PROMPT:
From the data below, repeat exactly the lines from the line with "black hourglass [128,153,187,224]" to the line with "orange fork [262,199,410,337] -> none", both included.

[Dataset records]
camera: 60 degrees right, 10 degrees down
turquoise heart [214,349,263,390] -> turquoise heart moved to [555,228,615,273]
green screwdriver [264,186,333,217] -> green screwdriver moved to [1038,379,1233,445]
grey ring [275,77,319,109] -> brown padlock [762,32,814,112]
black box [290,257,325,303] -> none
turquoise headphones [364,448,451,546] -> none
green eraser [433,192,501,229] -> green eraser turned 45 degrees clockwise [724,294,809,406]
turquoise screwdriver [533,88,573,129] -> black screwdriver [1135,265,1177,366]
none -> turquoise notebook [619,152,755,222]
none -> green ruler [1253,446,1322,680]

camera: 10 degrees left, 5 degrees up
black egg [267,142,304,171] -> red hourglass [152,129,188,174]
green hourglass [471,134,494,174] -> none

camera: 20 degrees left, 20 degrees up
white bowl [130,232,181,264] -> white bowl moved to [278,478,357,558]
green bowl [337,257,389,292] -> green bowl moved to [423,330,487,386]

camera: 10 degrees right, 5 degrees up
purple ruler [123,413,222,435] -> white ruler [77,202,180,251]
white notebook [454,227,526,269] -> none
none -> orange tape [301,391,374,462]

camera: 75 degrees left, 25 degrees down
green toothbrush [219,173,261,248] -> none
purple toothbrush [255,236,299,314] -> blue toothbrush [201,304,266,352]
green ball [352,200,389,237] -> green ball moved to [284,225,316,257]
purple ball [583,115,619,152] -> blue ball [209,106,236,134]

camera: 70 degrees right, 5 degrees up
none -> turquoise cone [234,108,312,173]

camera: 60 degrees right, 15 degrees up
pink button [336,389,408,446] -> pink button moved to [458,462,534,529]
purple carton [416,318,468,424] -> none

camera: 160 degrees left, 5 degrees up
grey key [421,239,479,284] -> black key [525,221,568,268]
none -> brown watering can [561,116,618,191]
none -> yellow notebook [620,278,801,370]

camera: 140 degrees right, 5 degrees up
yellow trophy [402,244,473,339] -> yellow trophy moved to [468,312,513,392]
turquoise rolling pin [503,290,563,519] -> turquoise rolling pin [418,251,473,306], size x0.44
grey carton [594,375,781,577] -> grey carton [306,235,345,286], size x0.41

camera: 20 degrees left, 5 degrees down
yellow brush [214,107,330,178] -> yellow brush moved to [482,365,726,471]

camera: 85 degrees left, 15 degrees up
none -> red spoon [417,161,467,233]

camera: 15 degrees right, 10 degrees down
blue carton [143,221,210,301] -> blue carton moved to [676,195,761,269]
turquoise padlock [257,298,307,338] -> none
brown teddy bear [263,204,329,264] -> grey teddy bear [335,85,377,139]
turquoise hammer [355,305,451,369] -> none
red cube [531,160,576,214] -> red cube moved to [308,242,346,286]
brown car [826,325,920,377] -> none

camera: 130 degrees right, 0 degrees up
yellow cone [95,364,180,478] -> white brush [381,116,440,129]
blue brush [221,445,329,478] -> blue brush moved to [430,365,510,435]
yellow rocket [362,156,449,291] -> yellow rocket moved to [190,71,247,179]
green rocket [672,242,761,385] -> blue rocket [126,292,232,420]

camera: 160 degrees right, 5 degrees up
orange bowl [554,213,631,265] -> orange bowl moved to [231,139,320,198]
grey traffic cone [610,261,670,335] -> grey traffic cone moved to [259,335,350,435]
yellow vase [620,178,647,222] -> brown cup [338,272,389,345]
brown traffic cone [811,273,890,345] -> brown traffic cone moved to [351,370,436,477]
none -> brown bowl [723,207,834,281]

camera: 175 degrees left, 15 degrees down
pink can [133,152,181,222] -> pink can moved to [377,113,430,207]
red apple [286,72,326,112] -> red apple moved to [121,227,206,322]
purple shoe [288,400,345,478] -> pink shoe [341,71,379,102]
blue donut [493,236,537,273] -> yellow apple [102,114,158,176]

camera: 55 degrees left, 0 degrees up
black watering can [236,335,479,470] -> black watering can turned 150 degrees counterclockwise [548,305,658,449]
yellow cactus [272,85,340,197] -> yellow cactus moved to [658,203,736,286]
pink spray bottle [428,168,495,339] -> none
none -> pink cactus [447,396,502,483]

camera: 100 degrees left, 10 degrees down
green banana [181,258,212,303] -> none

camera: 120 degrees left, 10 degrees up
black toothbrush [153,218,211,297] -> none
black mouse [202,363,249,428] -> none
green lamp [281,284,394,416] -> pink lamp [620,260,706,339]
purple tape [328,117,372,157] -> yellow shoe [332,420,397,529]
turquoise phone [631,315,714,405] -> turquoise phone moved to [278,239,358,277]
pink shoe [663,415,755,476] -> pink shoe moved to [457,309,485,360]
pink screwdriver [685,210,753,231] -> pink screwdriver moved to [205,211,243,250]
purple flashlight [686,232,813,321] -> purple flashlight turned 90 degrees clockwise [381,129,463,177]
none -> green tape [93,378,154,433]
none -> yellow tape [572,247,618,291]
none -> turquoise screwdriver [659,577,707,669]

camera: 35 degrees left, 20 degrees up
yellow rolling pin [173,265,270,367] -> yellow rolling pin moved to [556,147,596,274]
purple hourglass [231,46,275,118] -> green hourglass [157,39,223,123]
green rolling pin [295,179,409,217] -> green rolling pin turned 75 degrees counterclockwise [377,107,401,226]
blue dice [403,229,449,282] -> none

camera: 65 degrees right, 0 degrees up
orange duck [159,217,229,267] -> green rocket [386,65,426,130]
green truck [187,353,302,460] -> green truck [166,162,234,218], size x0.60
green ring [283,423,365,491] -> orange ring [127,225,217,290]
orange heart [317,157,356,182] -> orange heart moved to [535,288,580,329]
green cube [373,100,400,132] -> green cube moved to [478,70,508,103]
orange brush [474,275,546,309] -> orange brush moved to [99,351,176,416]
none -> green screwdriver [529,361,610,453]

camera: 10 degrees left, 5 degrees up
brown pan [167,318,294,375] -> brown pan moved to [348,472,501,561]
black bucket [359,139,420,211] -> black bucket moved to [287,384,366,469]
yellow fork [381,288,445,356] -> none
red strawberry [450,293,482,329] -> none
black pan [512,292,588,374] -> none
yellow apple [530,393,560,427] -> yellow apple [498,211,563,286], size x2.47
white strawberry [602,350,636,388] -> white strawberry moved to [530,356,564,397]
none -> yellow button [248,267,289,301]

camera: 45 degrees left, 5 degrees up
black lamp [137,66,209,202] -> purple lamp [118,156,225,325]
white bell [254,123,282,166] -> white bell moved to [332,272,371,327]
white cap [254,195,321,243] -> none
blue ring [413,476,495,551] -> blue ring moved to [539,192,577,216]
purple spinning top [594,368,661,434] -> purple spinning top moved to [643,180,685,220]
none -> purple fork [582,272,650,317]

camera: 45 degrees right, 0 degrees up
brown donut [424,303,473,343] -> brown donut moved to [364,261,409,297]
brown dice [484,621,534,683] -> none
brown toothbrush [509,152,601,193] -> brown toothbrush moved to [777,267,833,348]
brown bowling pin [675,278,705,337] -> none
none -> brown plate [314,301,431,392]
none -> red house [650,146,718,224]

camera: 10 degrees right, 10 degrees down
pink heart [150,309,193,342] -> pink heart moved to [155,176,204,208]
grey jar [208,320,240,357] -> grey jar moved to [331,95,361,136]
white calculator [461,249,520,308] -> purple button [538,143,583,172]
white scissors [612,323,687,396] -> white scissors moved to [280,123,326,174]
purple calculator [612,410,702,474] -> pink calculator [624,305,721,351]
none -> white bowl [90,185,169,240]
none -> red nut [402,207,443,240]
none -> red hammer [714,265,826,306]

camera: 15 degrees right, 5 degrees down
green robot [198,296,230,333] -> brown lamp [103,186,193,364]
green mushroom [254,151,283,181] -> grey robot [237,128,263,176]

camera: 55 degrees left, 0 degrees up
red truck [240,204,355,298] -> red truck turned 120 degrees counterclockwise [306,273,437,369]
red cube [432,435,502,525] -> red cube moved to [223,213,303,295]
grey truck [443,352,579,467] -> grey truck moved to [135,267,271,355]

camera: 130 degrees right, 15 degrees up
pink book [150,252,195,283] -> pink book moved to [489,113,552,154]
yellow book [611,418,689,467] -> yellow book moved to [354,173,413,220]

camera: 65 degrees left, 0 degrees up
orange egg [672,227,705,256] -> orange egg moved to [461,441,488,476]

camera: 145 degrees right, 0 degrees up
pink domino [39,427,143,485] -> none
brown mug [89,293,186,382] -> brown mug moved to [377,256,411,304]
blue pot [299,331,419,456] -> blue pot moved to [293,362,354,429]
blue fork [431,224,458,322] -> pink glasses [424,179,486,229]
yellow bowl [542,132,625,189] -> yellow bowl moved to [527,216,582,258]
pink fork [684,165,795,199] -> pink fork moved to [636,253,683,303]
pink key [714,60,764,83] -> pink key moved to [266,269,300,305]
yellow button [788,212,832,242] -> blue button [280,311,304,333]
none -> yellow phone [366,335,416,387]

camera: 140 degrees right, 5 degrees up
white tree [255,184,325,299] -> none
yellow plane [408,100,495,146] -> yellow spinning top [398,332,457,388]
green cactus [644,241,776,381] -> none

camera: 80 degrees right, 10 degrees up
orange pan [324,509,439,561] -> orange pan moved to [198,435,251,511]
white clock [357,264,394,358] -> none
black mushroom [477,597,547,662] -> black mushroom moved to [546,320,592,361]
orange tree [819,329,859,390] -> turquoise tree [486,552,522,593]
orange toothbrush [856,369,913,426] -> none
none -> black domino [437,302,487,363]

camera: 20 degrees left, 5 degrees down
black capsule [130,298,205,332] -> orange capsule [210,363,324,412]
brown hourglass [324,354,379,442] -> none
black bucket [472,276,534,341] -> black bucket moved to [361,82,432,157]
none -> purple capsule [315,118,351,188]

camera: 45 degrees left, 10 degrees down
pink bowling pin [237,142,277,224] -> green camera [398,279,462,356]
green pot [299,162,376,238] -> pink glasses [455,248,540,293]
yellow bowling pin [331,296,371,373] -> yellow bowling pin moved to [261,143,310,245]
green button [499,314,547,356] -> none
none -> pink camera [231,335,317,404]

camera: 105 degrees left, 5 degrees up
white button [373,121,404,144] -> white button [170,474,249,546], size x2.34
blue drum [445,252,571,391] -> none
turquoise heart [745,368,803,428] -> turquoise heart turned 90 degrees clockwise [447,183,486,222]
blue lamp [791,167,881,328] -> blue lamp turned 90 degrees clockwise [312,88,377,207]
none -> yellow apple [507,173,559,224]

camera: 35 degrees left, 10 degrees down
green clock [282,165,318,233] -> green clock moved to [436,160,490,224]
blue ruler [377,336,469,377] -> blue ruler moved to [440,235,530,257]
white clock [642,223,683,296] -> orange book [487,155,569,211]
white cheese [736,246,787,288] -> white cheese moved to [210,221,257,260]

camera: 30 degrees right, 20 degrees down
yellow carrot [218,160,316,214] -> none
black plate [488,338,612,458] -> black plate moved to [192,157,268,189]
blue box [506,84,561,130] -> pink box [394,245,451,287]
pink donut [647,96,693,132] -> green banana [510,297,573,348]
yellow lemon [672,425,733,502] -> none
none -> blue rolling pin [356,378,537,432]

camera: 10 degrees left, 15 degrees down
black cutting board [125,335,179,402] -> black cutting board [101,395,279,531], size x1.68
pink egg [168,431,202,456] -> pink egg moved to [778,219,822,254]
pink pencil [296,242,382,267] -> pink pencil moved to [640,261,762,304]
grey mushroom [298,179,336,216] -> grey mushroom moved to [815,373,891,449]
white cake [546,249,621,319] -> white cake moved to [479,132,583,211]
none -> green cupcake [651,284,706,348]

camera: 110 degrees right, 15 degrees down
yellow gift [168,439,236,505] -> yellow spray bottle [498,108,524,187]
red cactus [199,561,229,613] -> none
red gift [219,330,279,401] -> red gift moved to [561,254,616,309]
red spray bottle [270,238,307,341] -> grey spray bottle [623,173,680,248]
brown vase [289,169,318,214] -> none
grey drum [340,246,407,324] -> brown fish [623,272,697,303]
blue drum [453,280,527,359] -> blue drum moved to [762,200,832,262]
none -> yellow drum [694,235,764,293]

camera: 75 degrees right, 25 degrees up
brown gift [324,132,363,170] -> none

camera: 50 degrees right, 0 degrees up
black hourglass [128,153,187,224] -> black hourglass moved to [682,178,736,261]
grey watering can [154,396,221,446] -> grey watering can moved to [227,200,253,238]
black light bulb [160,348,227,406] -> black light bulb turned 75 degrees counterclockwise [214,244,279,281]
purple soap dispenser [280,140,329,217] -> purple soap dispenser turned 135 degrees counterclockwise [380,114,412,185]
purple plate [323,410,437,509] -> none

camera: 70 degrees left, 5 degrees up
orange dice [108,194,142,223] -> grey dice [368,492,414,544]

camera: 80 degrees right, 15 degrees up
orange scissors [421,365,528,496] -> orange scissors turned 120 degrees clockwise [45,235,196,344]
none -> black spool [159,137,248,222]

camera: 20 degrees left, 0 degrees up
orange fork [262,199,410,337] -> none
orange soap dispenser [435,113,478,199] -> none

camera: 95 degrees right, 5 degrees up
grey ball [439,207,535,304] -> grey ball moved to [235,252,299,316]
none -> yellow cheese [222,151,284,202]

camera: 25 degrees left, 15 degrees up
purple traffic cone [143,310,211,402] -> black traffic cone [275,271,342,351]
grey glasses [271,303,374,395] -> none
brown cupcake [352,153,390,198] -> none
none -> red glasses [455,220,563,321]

RESPONSE TO THE TASK:
black hourglass [128,153,187,224] -> black hourglass moved to [682,178,736,261]
grey watering can [154,396,221,446] -> grey watering can moved to [227,200,253,238]
black light bulb [160,348,227,406] -> black light bulb turned 75 degrees counterclockwise [214,244,279,281]
purple soap dispenser [280,140,329,217] -> purple soap dispenser turned 135 degrees counterclockwise [380,114,412,185]
purple plate [323,410,437,509] -> none

camera: 70 degrees left, 5 degrees up
orange dice [108,194,142,223] -> grey dice [368,492,414,544]

camera: 80 degrees right, 15 degrees up
orange scissors [421,365,528,496] -> orange scissors turned 120 degrees clockwise [45,235,196,344]
none -> black spool [159,137,248,222]

camera: 20 degrees left, 0 degrees up
orange fork [262,199,410,337] -> none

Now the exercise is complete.